(Beginning of AVAILABLE DATA)
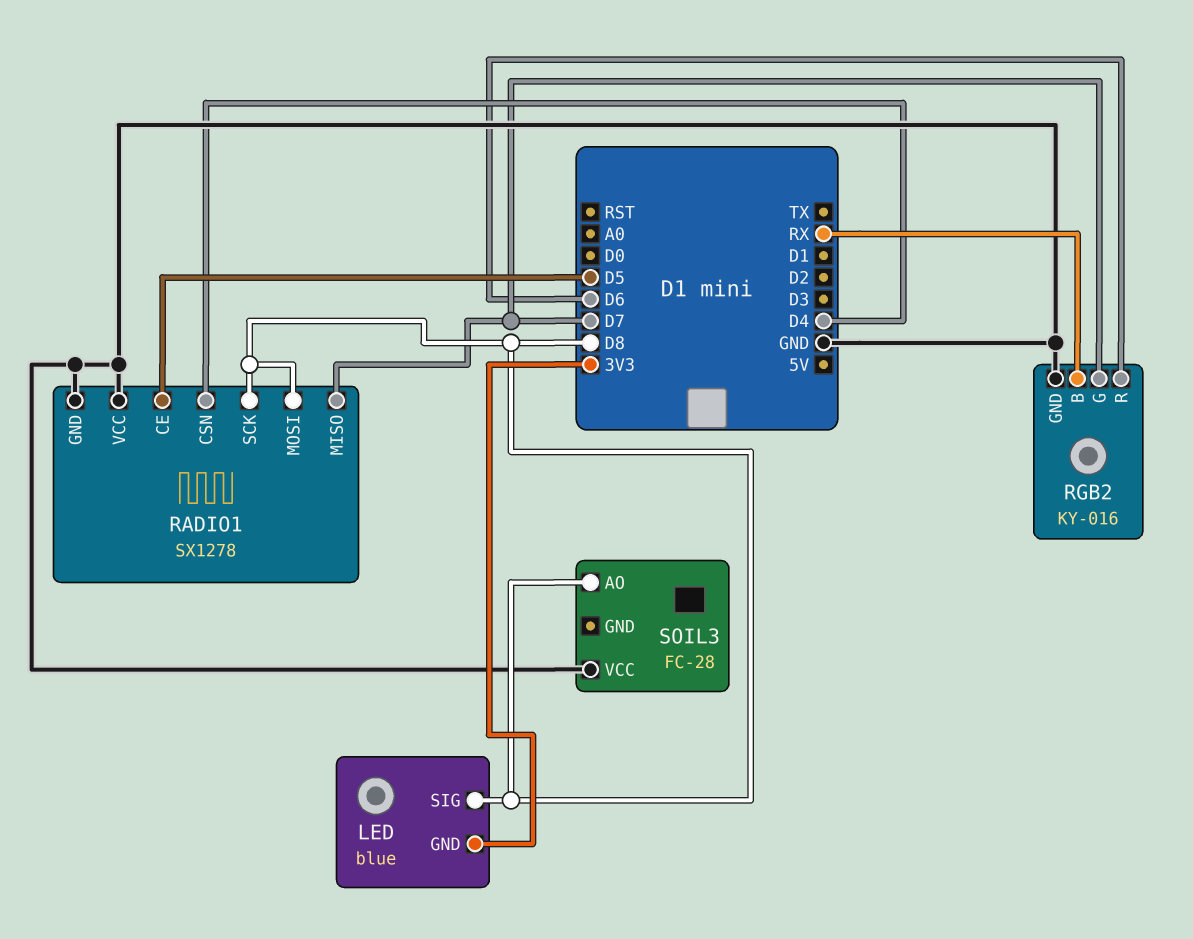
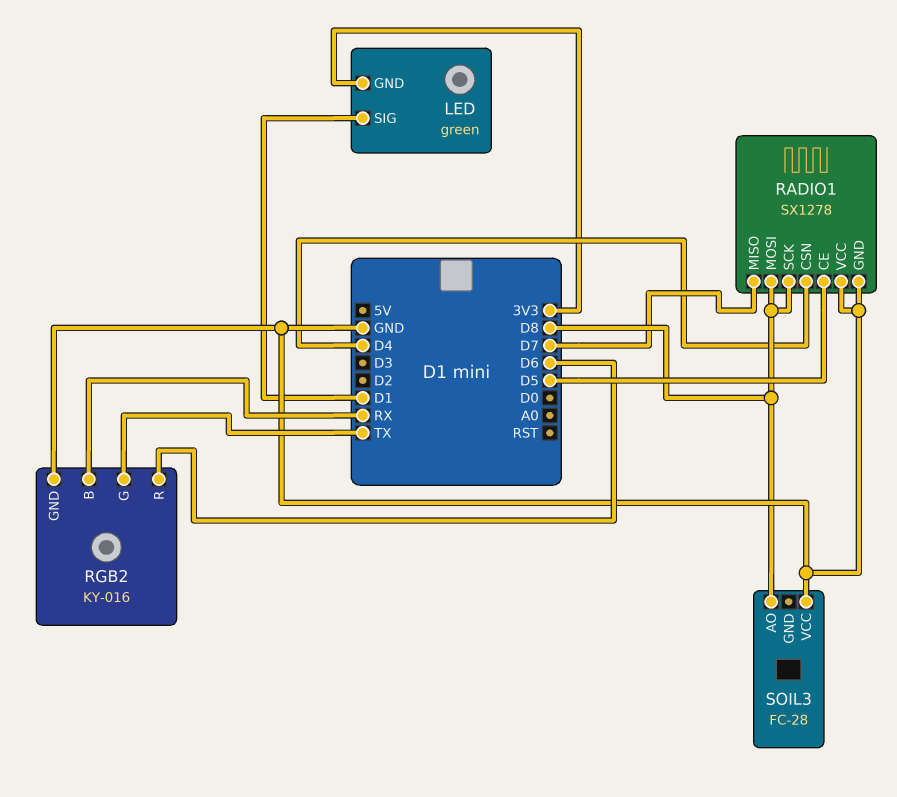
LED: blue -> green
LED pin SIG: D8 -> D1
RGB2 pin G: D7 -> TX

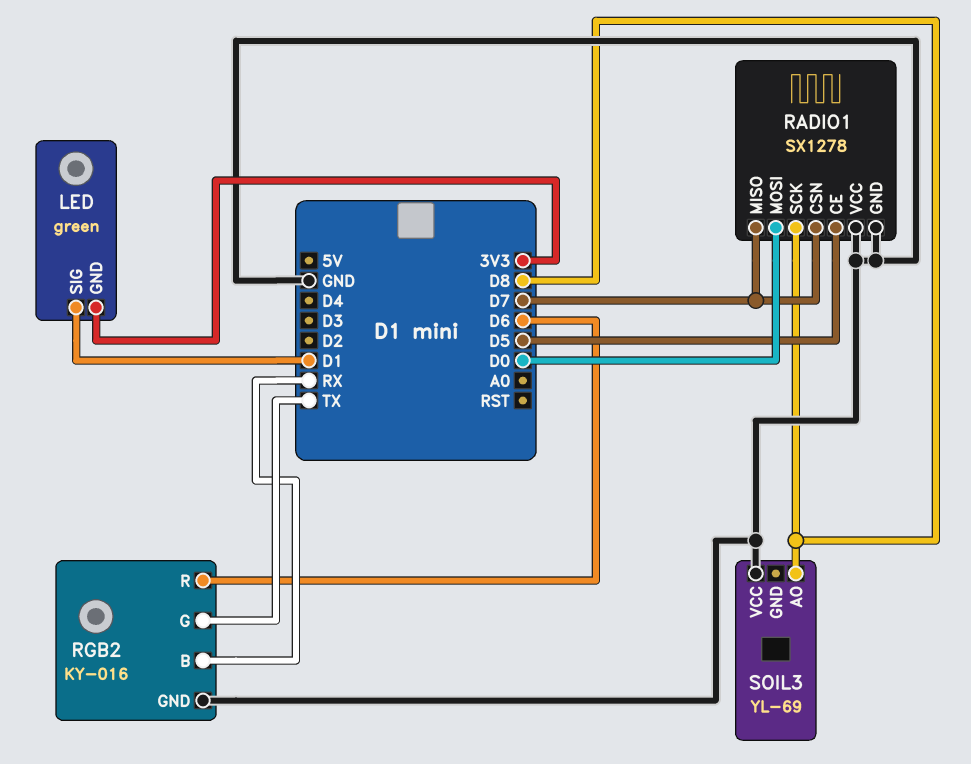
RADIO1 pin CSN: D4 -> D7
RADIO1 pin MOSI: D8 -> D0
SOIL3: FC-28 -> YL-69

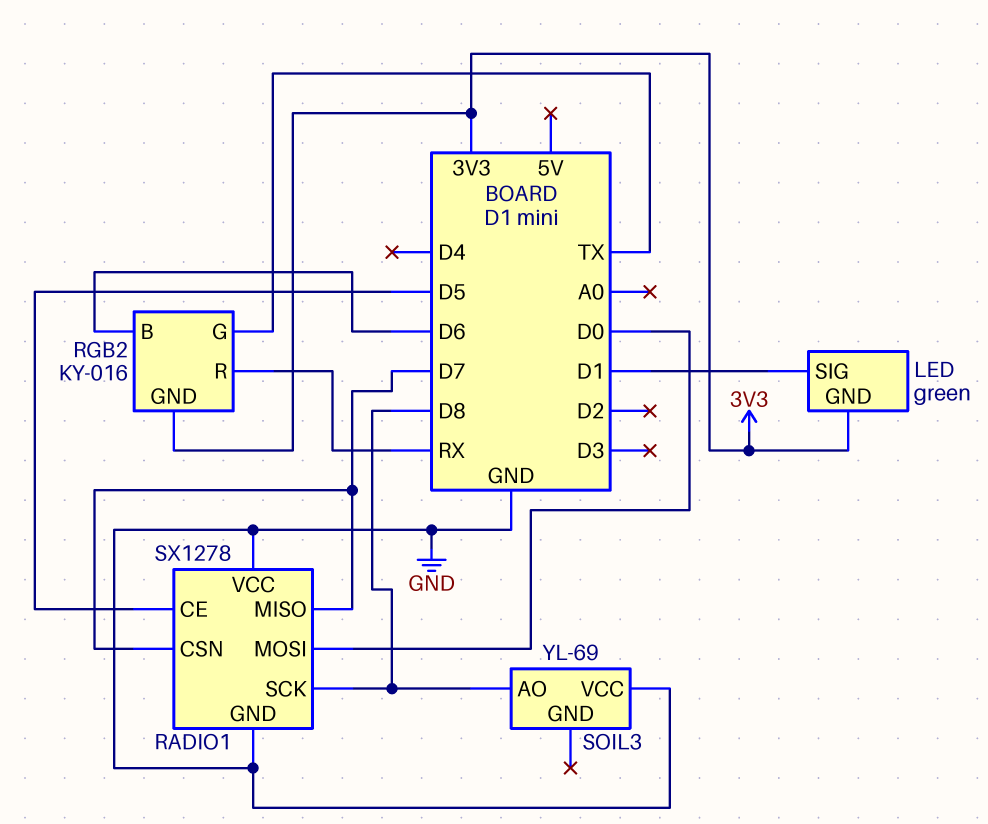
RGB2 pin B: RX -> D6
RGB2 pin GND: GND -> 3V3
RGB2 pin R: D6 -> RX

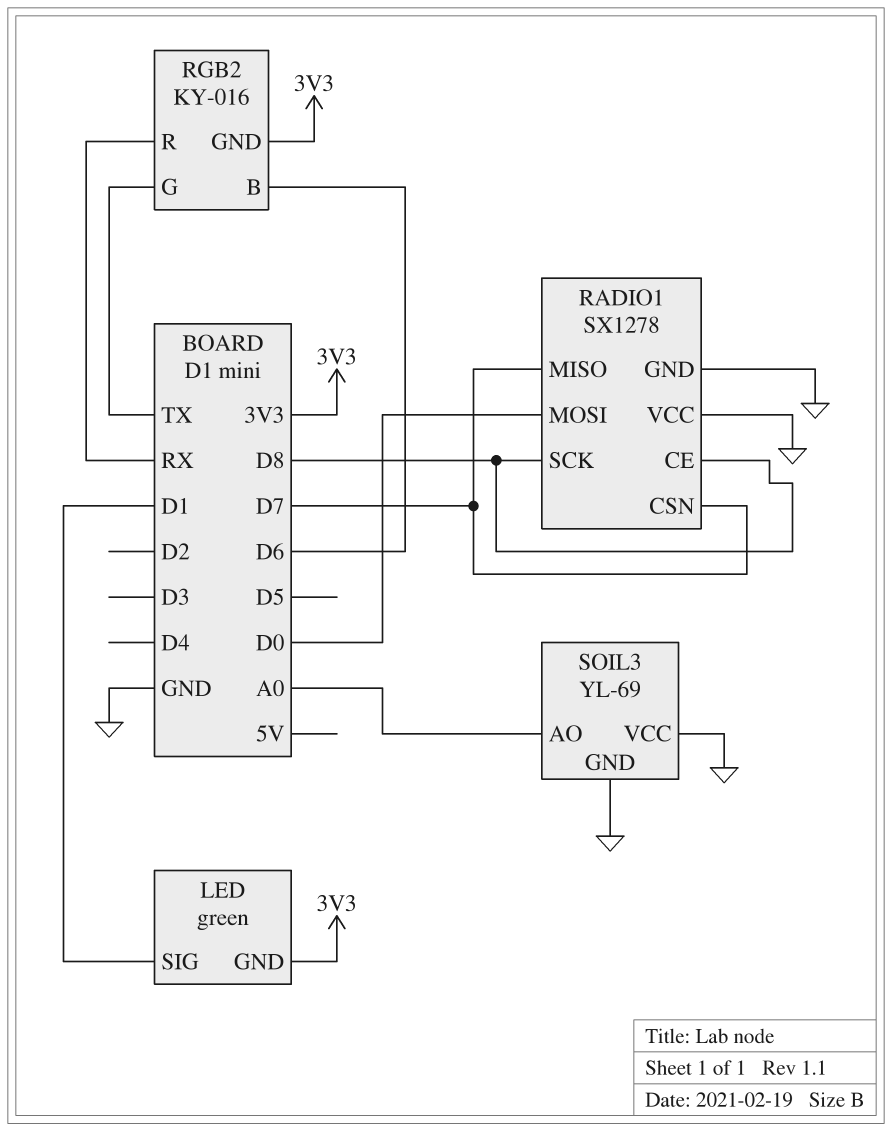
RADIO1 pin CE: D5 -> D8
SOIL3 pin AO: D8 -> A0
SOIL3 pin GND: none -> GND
(End of AVAILABLE DATA)
■ THE PROBLEM ■
From the first line to the last, print the records exactly; leave out the pictures.

■ WRITTEN RESPONSE ■
LED: blue -> green
LED pin SIG: D8 -> D1
RGB2 pin G: D7 -> TX

RADIO1 pin CSN: D4 -> D7
RADIO1 pin MOSI: D8 -> D0
SOIL3: FC-28 -> YL-69

RGB2 pin B: RX -> D6
RGB2 pin GND: GND -> 3V3
RGB2 pin R: D6 -> RX

RADIO1 pin CE: D5 -> D8
SOIL3 pin AO: D8 -> A0
SOIL3 pin GND: none -> GND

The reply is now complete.